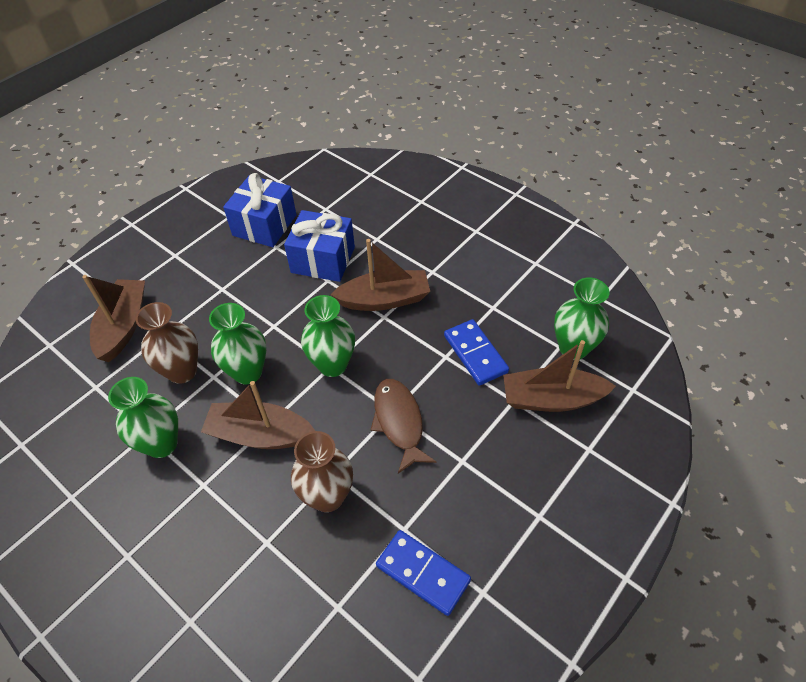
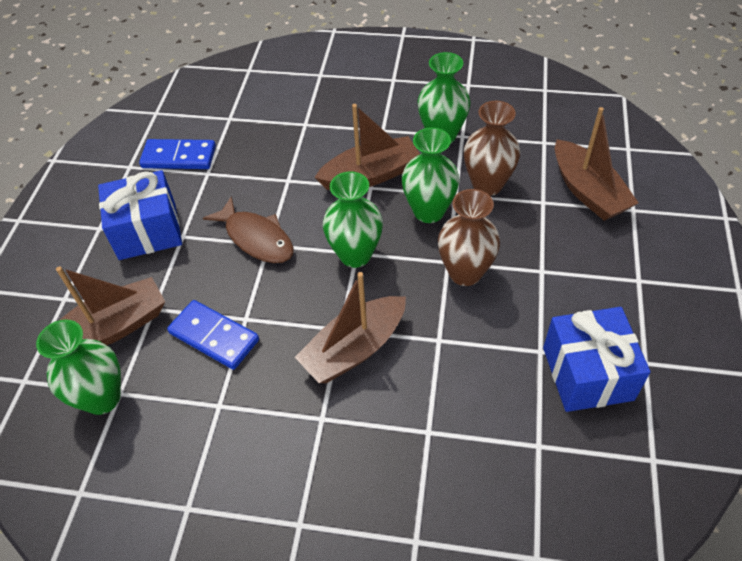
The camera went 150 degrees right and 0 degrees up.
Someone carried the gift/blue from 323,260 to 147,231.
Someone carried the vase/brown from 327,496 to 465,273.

[WHAT TO PRODUCE] Out of the material above, gather each line where "Someone" appears.

[TASK RESULT]
Someone carried the gift/blue from 323,260 to 147,231.
Someone carried the vase/brown from 327,496 to 465,273.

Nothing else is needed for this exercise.